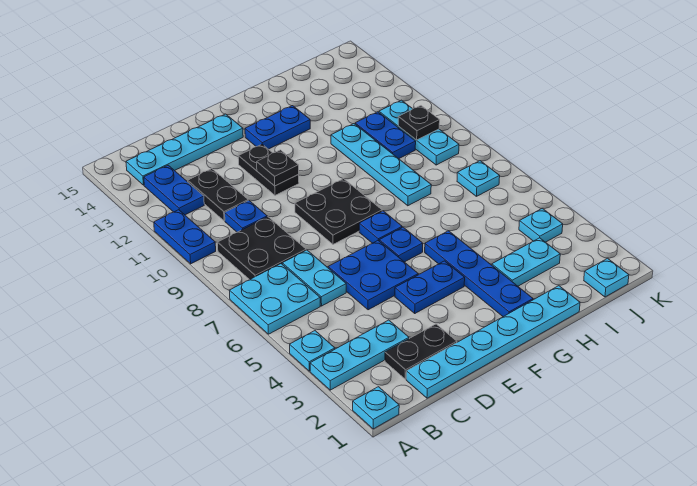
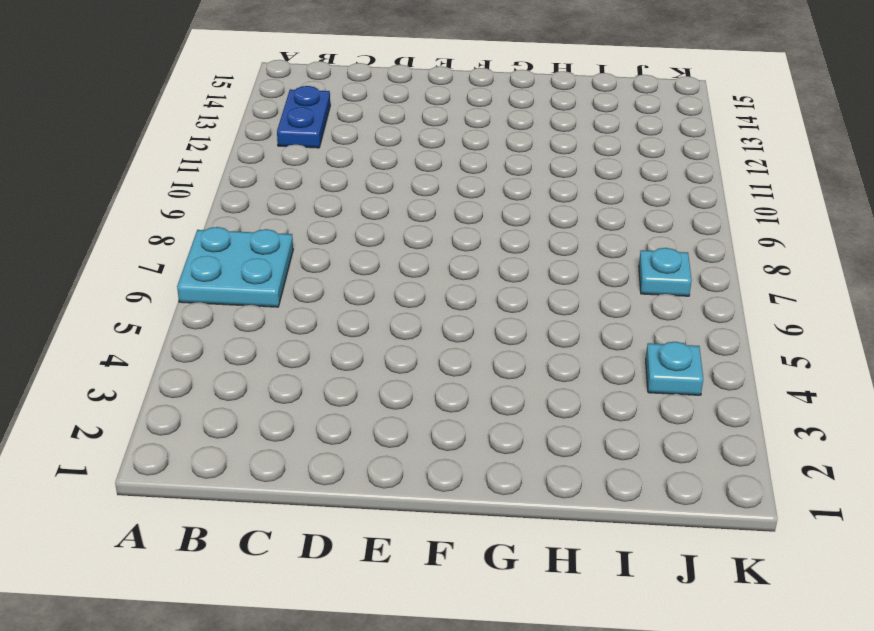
none -> cyan 1x1 plate [353,387,399,429]
none -> cyan 1x3 plate [310,320,409,390]
none -> cyan 1x1 plate [290,331,335,371]
none -> blue 1x2 plate [154,210,216,264]

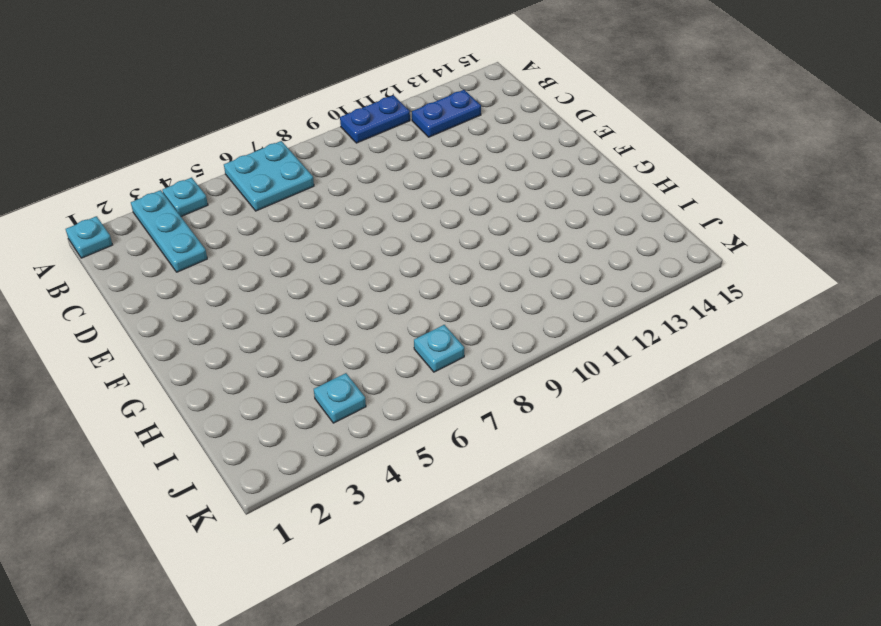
none -> black 2x2 plate [217,217,306,280]
none -> cyan 1x4 plate [126,114,243,185]
none -> cyan 1x6 plate [406,286,580,398]
none -> black 1x2 plate [385,324,457,379]

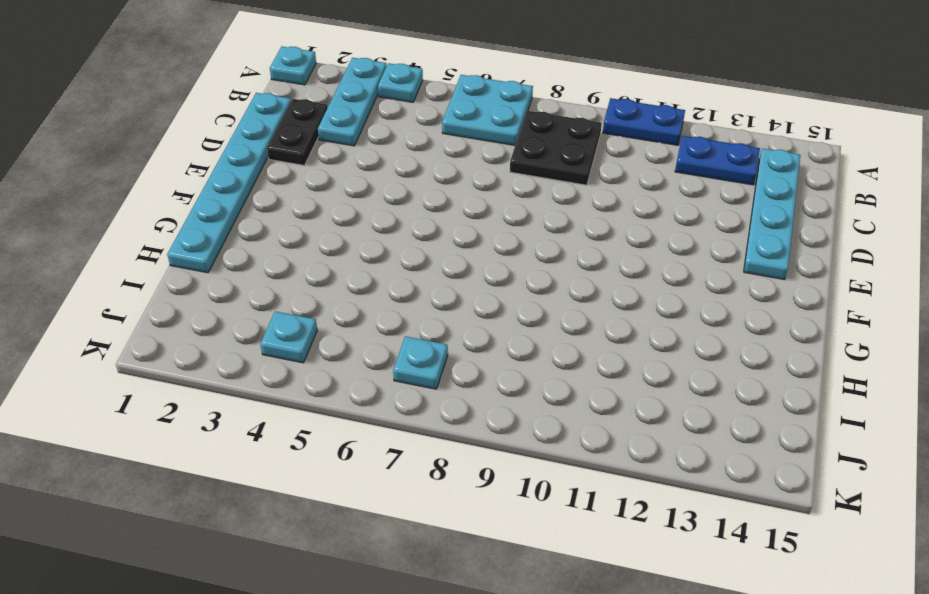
none -> cyan 1x2 plate [282,250,346,306]
none -> blue 1x1 plate [225,200,267,232]
none -> black 1x2 plate [188,169,248,221]
none -> blue 2x2 plate [328,241,418,310]

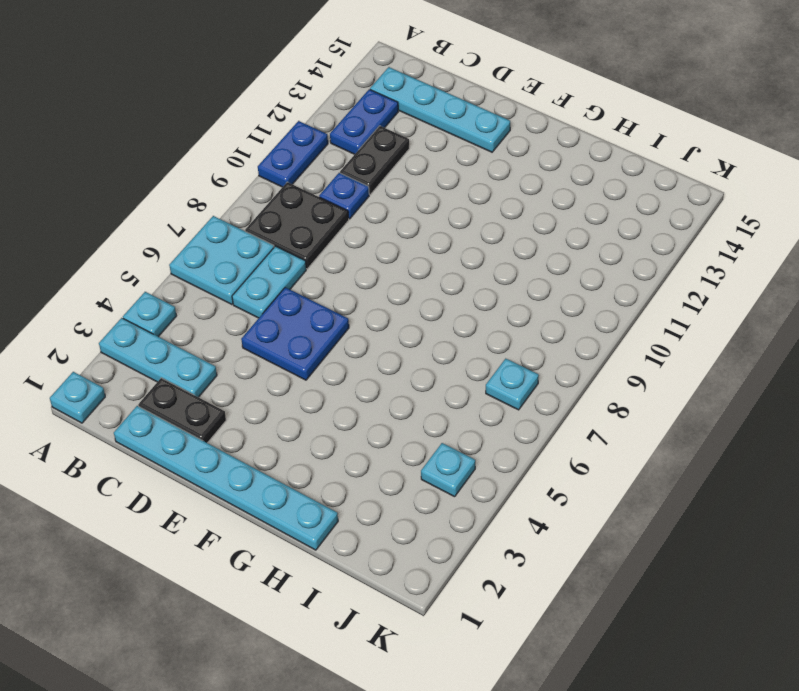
none -> blue 1x2 plate [395,261,465,313]
none -> black 2x2 plate [295,179,382,244]
none -> black 1x2 plate [238,144,299,195]
none -> blue 1x1 plate [379,227,423,262]

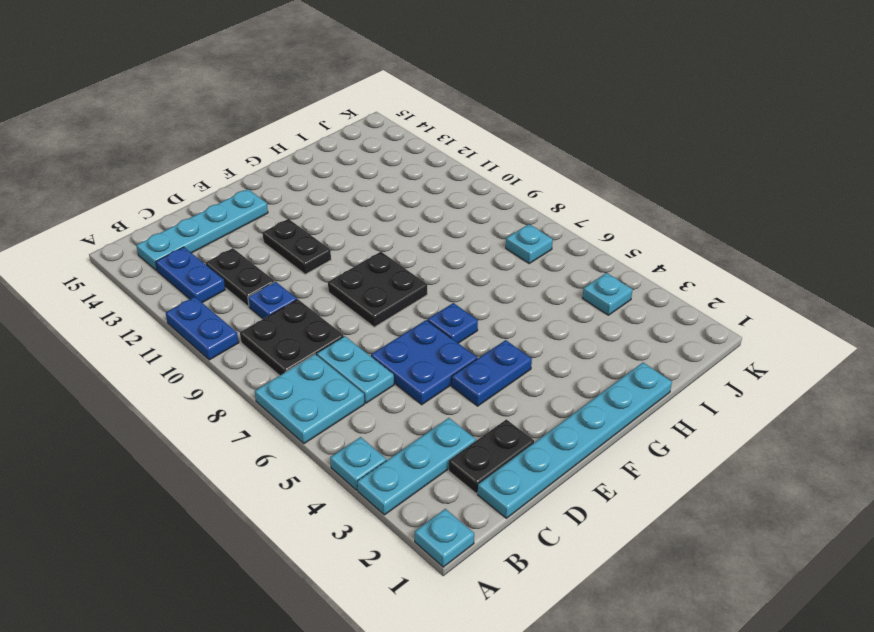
none -> blue 1x1 plate [359,211,402,243]
none -> blue 1x2 plate [245,106,310,149]
none -> blue 1x4 plate [425,231,533,317]
none -> cyan 1x2 plate [492,238,560,286]

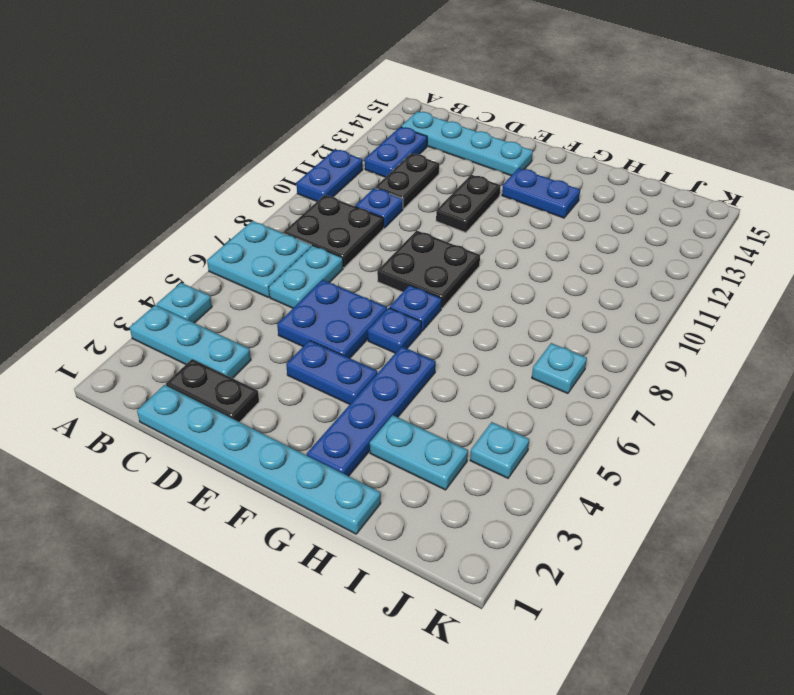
none -> cyan 1x1 plate [353,387,399,429]
none -> cyan 1x4 plate [331,124,431,206]
none -> blue 1x2 plate [355,112,416,159]
none -> cyan 1x1 plate [584,258,629,297]

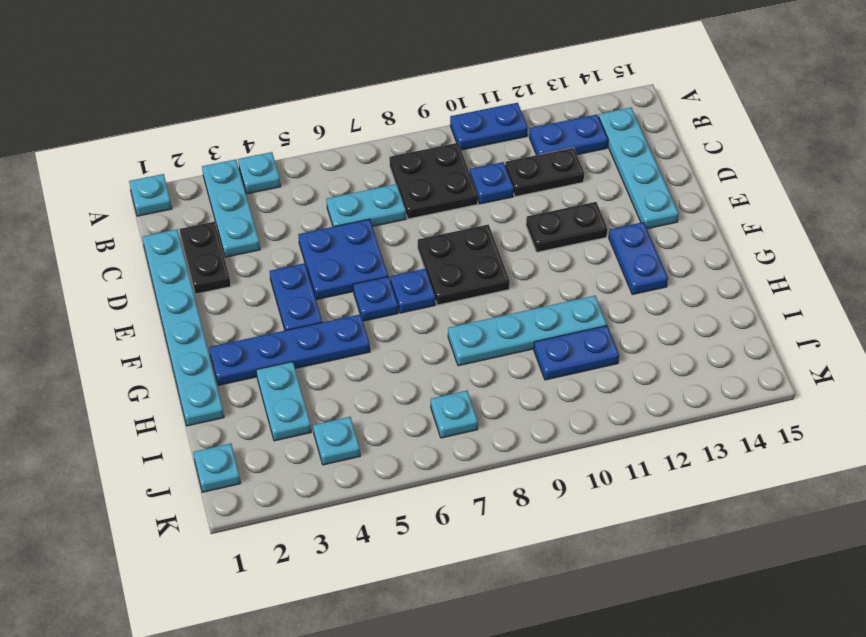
none -> cyan 2x2 plate [229,264,320,334]
none -> cyan 1x3 plate [379,100,459,165]
none -> black 1x1 plate [257,150,299,186]
none -> black 1x1 plate [398,106,440,140]

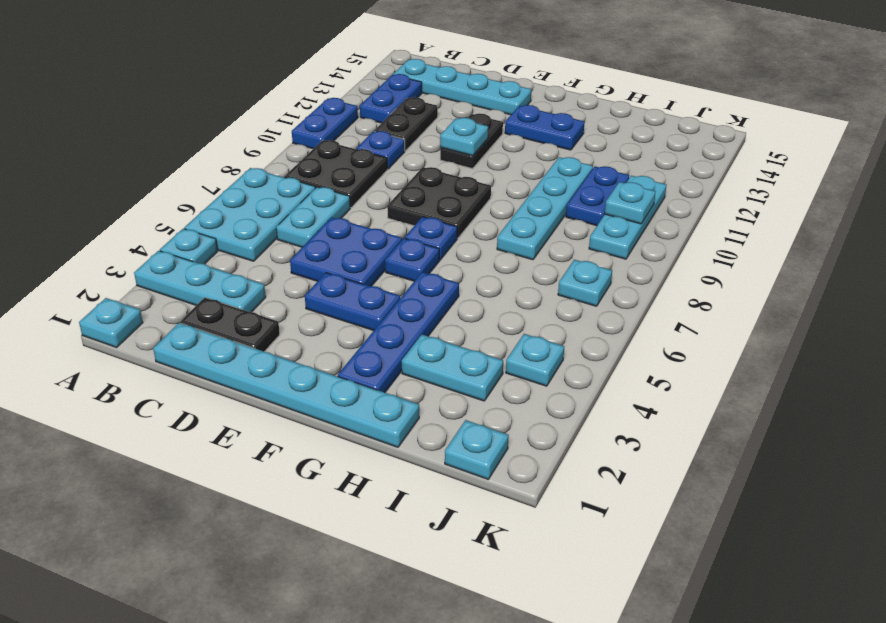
cyan 2x3 plate [184,168,315,261] -> cyan 2x2 plate [229,264,320,334]
cyan 1x1 plate [440,118,488,156] -> black 1x1 plate [257,150,299,186]
cyan 1x1 plate [605,182,656,224] -> black 1x1 plate [398,106,440,140]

____

## What the task asks
The required output is the lines from the one containing "none -> cyan 1x4 plate [126,114,243,185]" through the end of the data, printed exactly, with no pictures.

## Worked solution
none -> cyan 1x4 plate [126,114,243,185]
none -> cyan 1x6 plate [406,286,580,398]
none -> black 1x2 plate [385,324,457,379]

none -> cyan 1x2 plate [282,250,346,306]
none -> blue 1x1 plate [225,200,267,232]
none -> black 1x2 plate [188,169,248,221]
none -> blue 2x2 plate [328,241,418,310]

none -> blue 1x2 plate [395,261,465,313]
none -> black 2x2 plate [295,179,382,244]
none -> black 1x2 plate [238,144,299,195]
none -> blue 1x1 plate [379,227,423,262]

none -> blue 1x1 plate [359,211,402,243]
none -> blue 1x2 plate [245,106,310,149]
none -> blue 1x4 plate [425,231,533,317]
none -> cyan 1x2 plate [492,238,560,286]

none -> cyan 1x1 plate [353,387,399,429]
none -> cyan 1x4 plate [331,124,431,206]
none -> blue 1x2 plate [355,112,416,159]
none -> cyan 1x1 plate [584,258,629,297]

none -> cyan 2x2 plate [229,264,320,334]
none -> cyan 1x3 plate [379,100,459,165]
none -> black 1x1 plate [257,150,299,186]
none -> black 1x1 plate [398,106,440,140]

cyan 2x3 plate [184,168,315,261] -> cyan 2x2 plate [229,264,320,334]
cyan 1x1 plate [440,118,488,156] -> black 1x1 plate [257,150,299,186]
cyan 1x1 plate [605,182,656,224] -> black 1x1 plate [398,106,440,140]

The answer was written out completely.